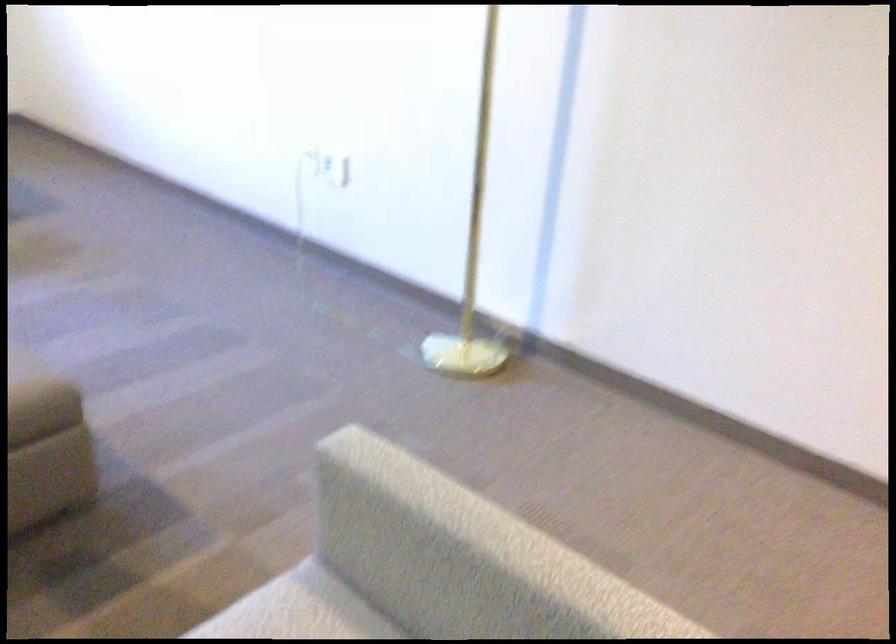
Where would you plugg the white wall socket? Please return your answer as a coordinate pair (x, y).

(330, 166)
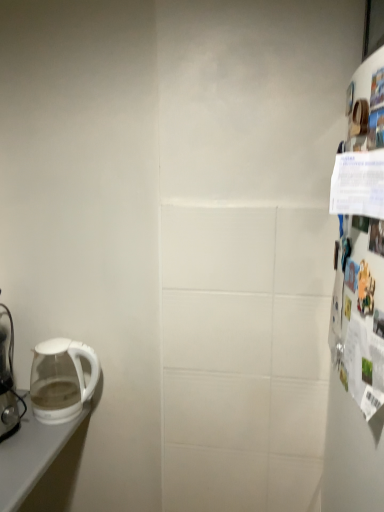
Question: Considering their positions, is transparent glass kettle at left located in front of or behind white glossy coffee maker at left?

Choices:
 (A) front
 (B) behind

Answer: (B)

Question: Looking at the image, does transparent glass kettle at left seem bigger or smaller compared to white glossy coffee maker at left?

Choices:
 (A) small
 (B) big

Answer: (A)

Question: Considering the relative positions of transparent glass kettle at left and white glossy coffee maker at left in the image provided, is transparent glass kettle at left to the left or to the right of white glossy coffee maker at left?

Choices:
 (A) right
 (B) left

Answer: (A)

Question: From a real-world perspective, is white glossy coffee maker at left physically located above or below transparent glass kettle at left?

Choices:
 (A) above
 (B) below

Answer: (A)

Question: Is point (9, 390) closer or farther from the camera than point (46, 376)?

Choices:
 (A) closer
 (B) farther

Answer: (A)

Question: In terms of size, does white glossy coffee maker at left appear bigger or smaller than transparent glass kettle at left?

Choices:
 (A) big
 (B) small

Answer: (A)

Question: Do you think white glossy coffee maker at left is within transparent glass kettle at left, or outside of it?

Choices:
 (A) inside
 (B) outside

Answer: (B)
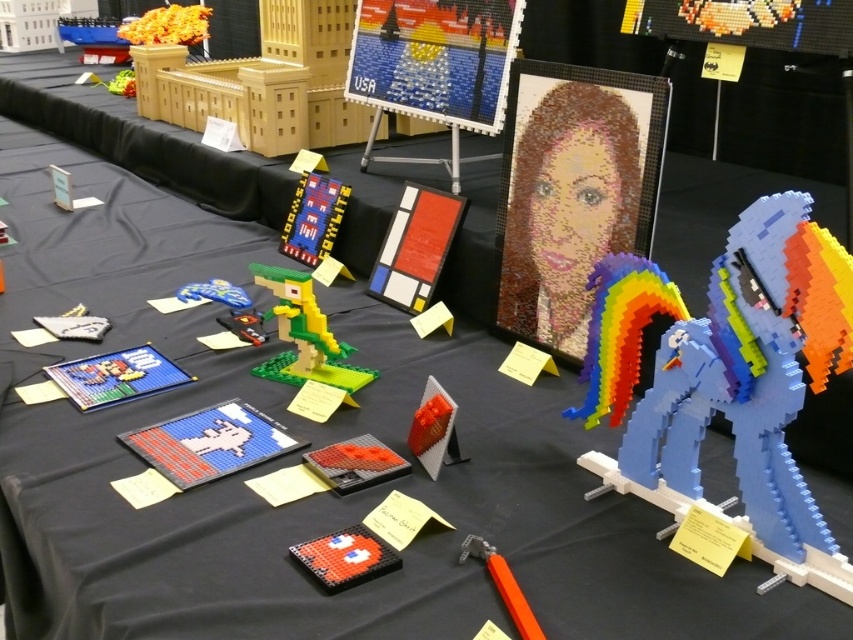
What is located at the coordinates point (344, 557) on the display table?

At point (344, 557) lies the matte red brick at center.

You are an art curator planning to move the translucent orange cube at center and the orange matte building at upper left to a new exhibition space. The new space has a limited height clearance of 1.2 meters. Can both items be moved without any modifications?

The translucent orange cube at center is positioned under the orange matte building at upper left, but their individual heights are not specified. Without knowing their exact dimensions, it is impossible to determine if they can fit under the 1.2 meter height clearance. Additional measurements are required.

You are standing at the display table and want to locate two specific points marked on the table. The first point is at coordinate point (444,392) and the second is at point (144,36). Which point is closer to you when viewed from your standing position?

Point (444,392) is in front of point (144,36), so it is closer to you when viewed from your standing position.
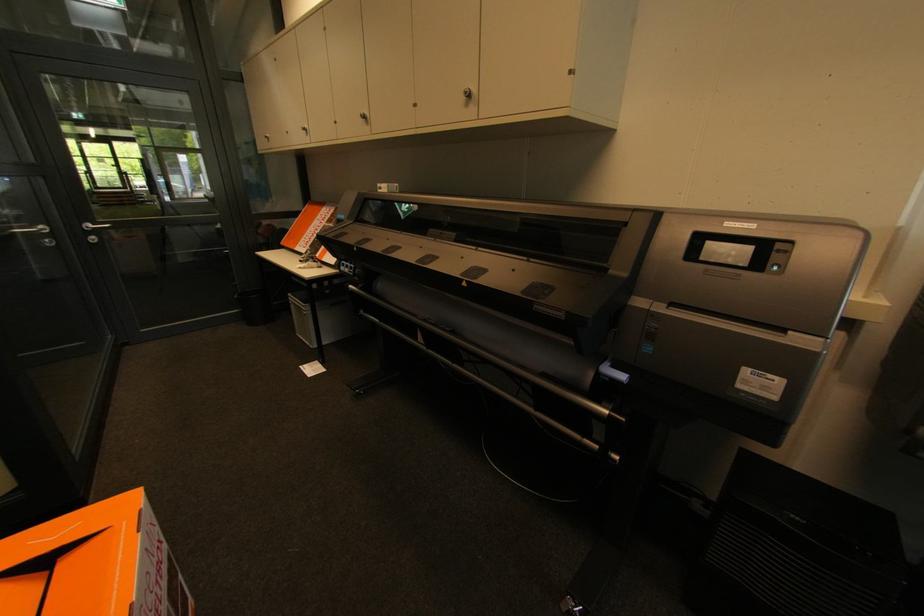
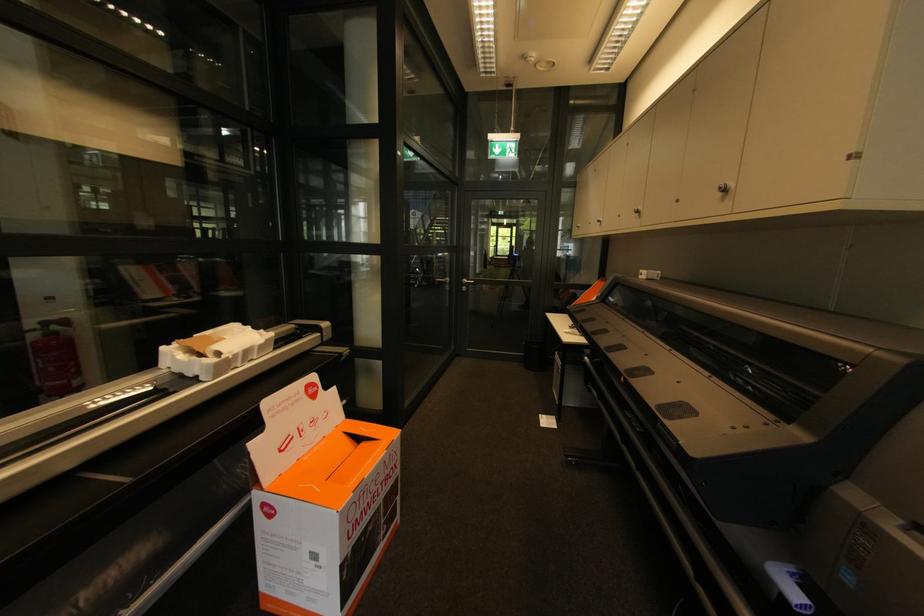
Find the pixel in the second image that matches the point at 574,74 in the first image.

(857, 156)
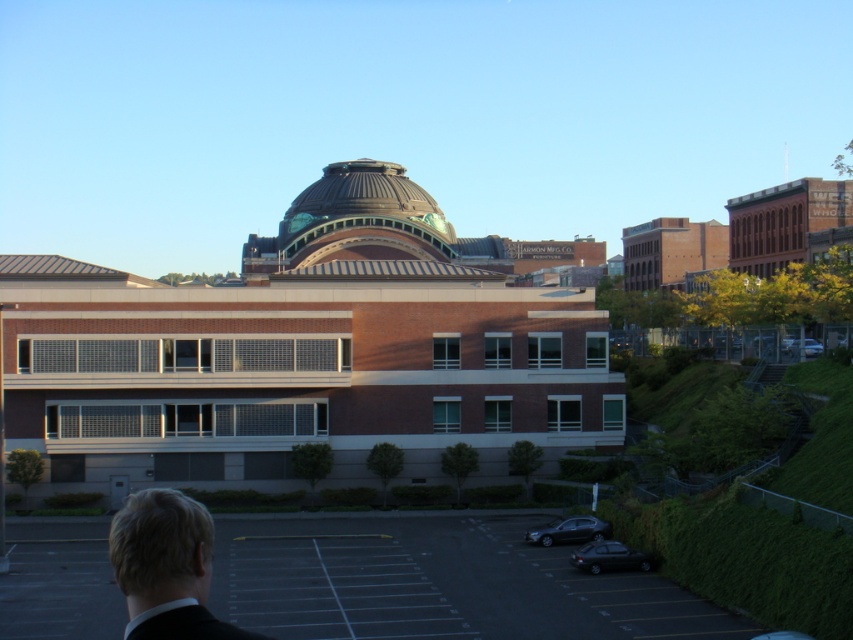
Does point (347, 246) come behind point (788, 339)?

Yes, point (347, 246) is farther from viewer.

At what (x,y) coordinates should I click in order to perform the action: click on gold metallic dome at center. Please return your answer as a coordinate pair (x, y). The image size is (853, 640). Looking at the image, I should click on (357, 228).

Is shiny black car at lower right below shiny black sedan at lower right?

Indeed, shiny black car at lower right is positioned under shiny black sedan at lower right.

Can you confirm if shiny black car at lower right is bigger than shiny black sedan at lower right?

No.

Who is more distant from viewer, (573, 556) or (566, 529)?

The point (566, 529) is behind.

Where is `shiny black car at lower right`? shiny black car at lower right is located at coordinates 608,557.

Which is more to the right, black asphalt parking lot at lower center or shiny black car at lower right?

shiny black car at lower right is more to the right.

Which is in front, point (74, 602) or point (590, 557)?

Point (74, 602) is more forward.

The height and width of the screenshot is (640, 853). Find the location of `black asphalt parking lot at lower center`. black asphalt parking lot at lower center is located at coordinates (438, 584).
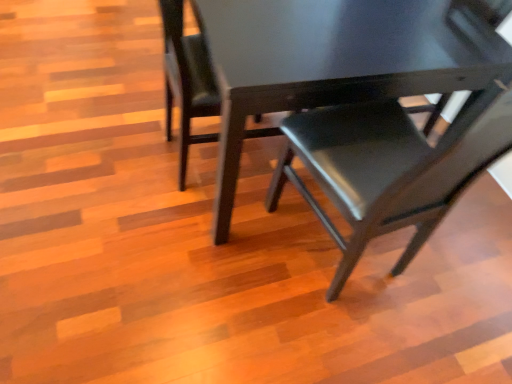
Question: From the image's perspective, is matte black chair at center, which ranks as the second chair in right-to-left order, under matte black chair at center, arranged as the 1th chair when viewed from the right?

Choices:
 (A) yes
 (B) no

Answer: (B)

Question: Can you confirm if matte black chair at center, which ranks as the 2th chair in left-to-right order, is bigger than matte black chair at center, the third chair viewed from the left?

Choices:
 (A) no
 (B) yes

Answer: (B)

Question: Can you confirm if matte black chair at center, which ranks as the second chair in right-to-left order, is shorter than matte black chair at center, arranged as the 1th chair when viewed from the right?

Choices:
 (A) no
 (B) yes

Answer: (B)

Question: Is matte black chair at center, which ranks as the second chair in right-to-left order, further to camera compared to matte black chair at center, the third chair viewed from the left?

Choices:
 (A) yes
 (B) no

Answer: (A)

Question: Can you see matte black chair at center, which ranks as the second chair in right-to-left order, touching matte black chair at center, arranged as the 1th chair when viewed from the right?

Choices:
 (A) no
 (B) yes

Answer: (A)

Question: Is matte black chair at center, which ranks as the second chair in right-to-left order, inside or outside of matte black chair at center, the 3th chair in the right-to-left sequence?

Choices:
 (A) outside
 (B) inside

Answer: (A)

Question: In terms of size, does matte black chair at center, which ranks as the 2th chair in left-to-right order, appear bigger or smaller than matte black chair at center, the 1th chair when ordered from left to right?

Choices:
 (A) small
 (B) big

Answer: (B)

Question: Considering their positions, is matte black chair at center, which ranks as the second chair in right-to-left order, located in front of or behind matte black chair at center, the 1th chair when ordered from left to right?

Choices:
 (A) front
 (B) behind

Answer: (A)

Question: From a real-world perspective, is matte black chair at center, which ranks as the 2th chair in left-to-right order, positioned above or below matte black chair at center, the 1th chair when ordered from left to right?

Choices:
 (A) above
 (B) below

Answer: (B)

Question: Looking at their shapes, would you say matte black chair at center, the third chair viewed from the left, is wider or thinner than matte black chair at center, the 3th chair in the right-to-left sequence?

Choices:
 (A) wide
 (B) thin

Answer: (A)

Question: Is matte black chair at center, arranged as the 1th chair when viewed from the right, spatially inside matte black chair at center, the 1th chair when ordered from left to right, or outside of it?

Choices:
 (A) outside
 (B) inside

Answer: (A)

Question: Considering the positions of matte black chair at center, the third chair viewed from the left, and matte black chair at center, the 3th chair in the right-to-left sequence, in the image, is matte black chair at center, the third chair viewed from the left, bigger or smaller than matte black chair at center, the 3th chair in the right-to-left sequence,?

Choices:
 (A) small
 (B) big

Answer: (B)

Question: Considering the positions of point (343, 107) and point (200, 94), is point (343, 107) closer or farther from the camera than point (200, 94)?

Choices:
 (A) farther
 (B) closer

Answer: (B)

Question: Is matte black chair at center, the third chair viewed from the left, taller or shorter than matte black chair at center, which ranks as the second chair in right-to-left order?

Choices:
 (A) tall
 (B) short

Answer: (A)

Question: Is matte black chair at center, the third chair viewed from the left, to the left or to the right of matte black chair at center, which ranks as the 2th chair in left-to-right order, in the image?

Choices:
 (A) left
 (B) right

Answer: (B)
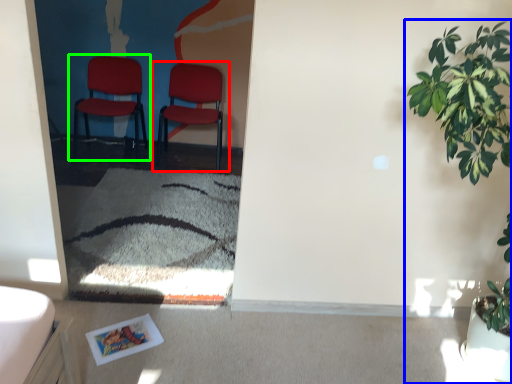
Question: Which object is the closest to the chair (highlighted by a red box)? Choose among these: houseplant (highlighted by a blue box) or chair (highlighted by a green box).

Choices:
 (A) houseplant
 (B) chair

Answer: (B)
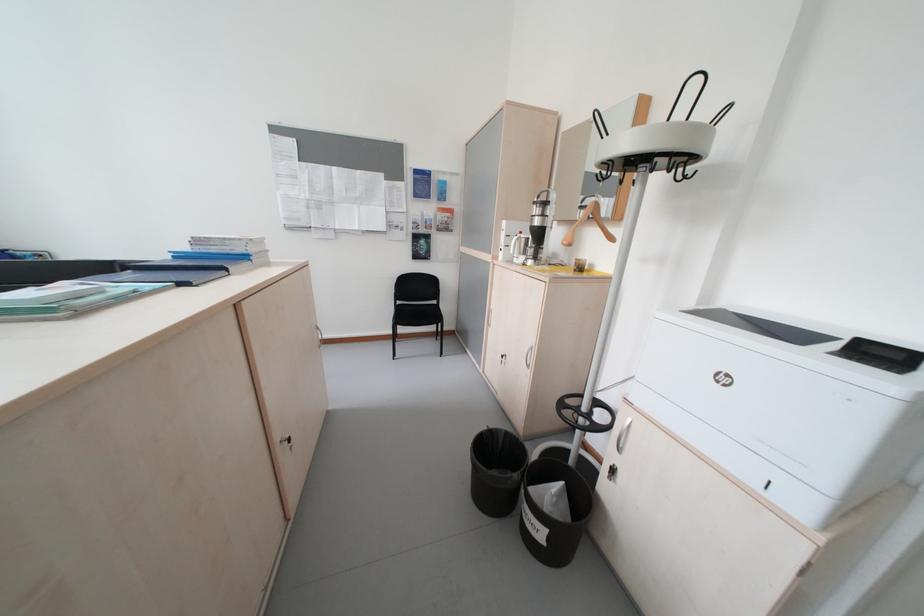
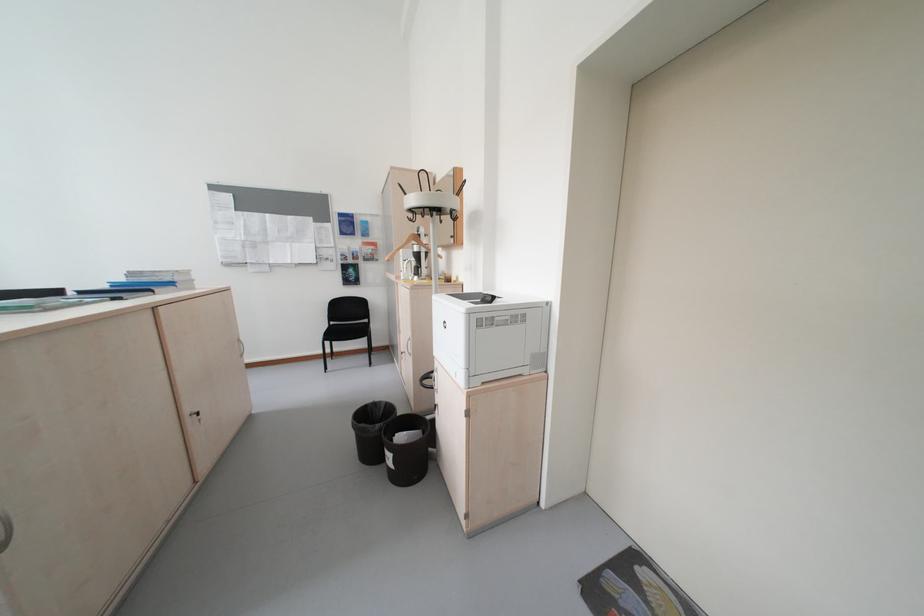
Question: How did the camera likely rotate?

Choices:
 (A) Left
 (B) Right
 (C) Up
 (D) Down

Answer: (C)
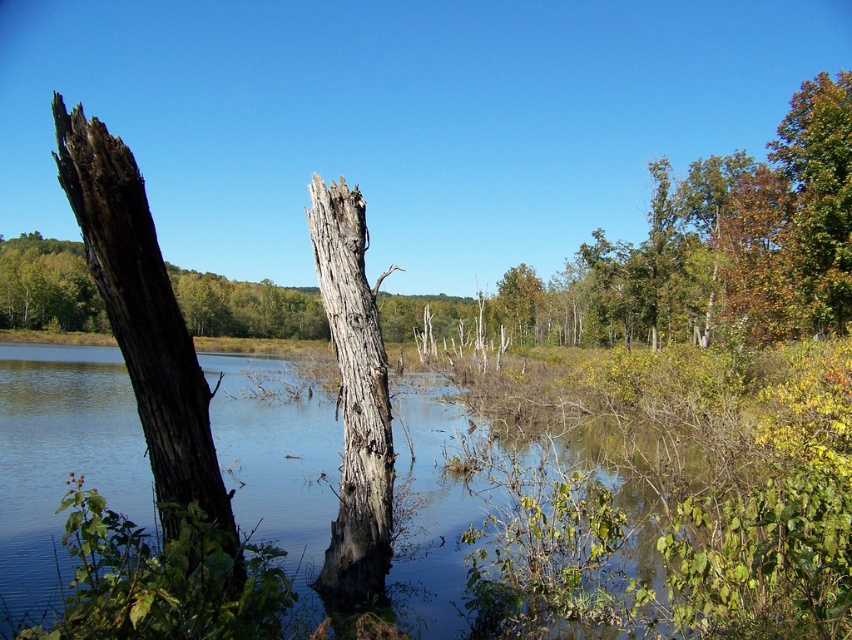
You are standing at the edge of the water and want to reach the clear water at center marked by point (566,541). What direction should you walk to get there?

You should walk towards the center of the water to reach the clear water at center marked by point (566,541).

You are a park ranger planning to install a safety barrier between the clear water at center and the gray rough bark tree trunk at center. The barrier needs to be at least 5 meters long to be effective. Based on the scene, will the barrier be long enough?

The distance between the clear water at center and the gray rough bark tree trunk at center is 4.85 meters. Since the required barrier length is 5 meters, the barrier will be slightly too short to cover the entire distance between them.

You are standing at the edge of the water in the serene landscape scene. You see two points marked in the image. Which point is closer to you, point (608, 570) or point (357, 268)?

Point (608, 570) is closer to the viewer than point (357, 268).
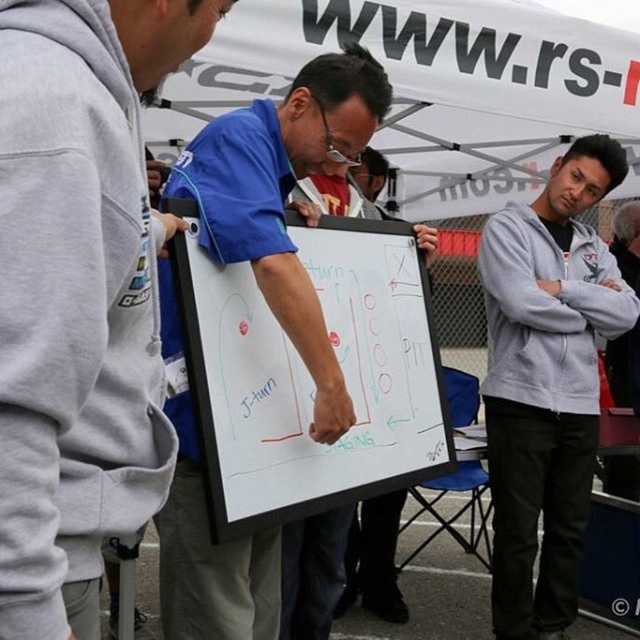
You are holding a 1 meter long stick and want to reach the point marked as point (29, 413) on the whiteboard. Can you reach it with your stick?

The point (29, 413) is 85.42 centimeters away from the camera, so yes, you can reach it with a 1 meter long stick since it is longer than the distance required.

Consider the image. You are a photographer standing at the center of the scene. You want to take a photo that includes both the gray fleece hoodie at left and the gray fleece jacket at right without any part of them being cut off. What is the minimum width of your camera lens field of view required to capture both subjects in full?

The gray fleece hoodie at left is 2.19 meters away from the gray fleece jacket at right. To capture both subjects without any part being cut off, the camera lens field of view must be at least 2.19 meters wide.

You are part of the group at the whiteboard and need to refer to a document on the white matte clipboard at center. Where should you look to find it?

The white matte clipboard at center is located at point (308, 374), so you should look there to find it.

What the task requires: Reproduce the records starting at their first line and ending at the line containing "Question: In terms of size, does white", substituting "teapot" for every occurrence of "kettle" and leaving all other text unchanged. Omit the pictures from the output.

Your solution:
Where would you plugg the white wall socket? Please return your answer as a coordinate pair (x, y).

(330, 166)
Question: Considering their positions, is transparent glass teapot at left located in front of or behind white glossy coffee maker at left?

Choices:
 (A) front
 (B) behind

Answer: (B)

Question: Looking at the image, does transparent glass teapot at left seem bigger or smaller compared to white glossy coffee maker at left?

Choices:
 (A) small
 (B) big

Answer: (A)

Question: Considering the relative positions of transparent glass teapot at left and white glossy coffee maker at left in the image provided, is transparent glass teapot at left to the left or to the right of white glossy coffee maker at left?

Choices:
 (A) right
 (B) left

Answer: (A)

Question: From a real-world perspective, is white glossy coffee maker at left physically located above or below transparent glass teapot at left?

Choices:
 (A) above
 (B) below

Answer: (A)

Question: Is point (9, 390) closer or farther from the camera than point (46, 376)?

Choices:
 (A) closer
 (B) farther

Answer: (A)

Question: In terms of size, does white glossy coffee maker at left appear bigger or smaller than transparent glass teapot at left?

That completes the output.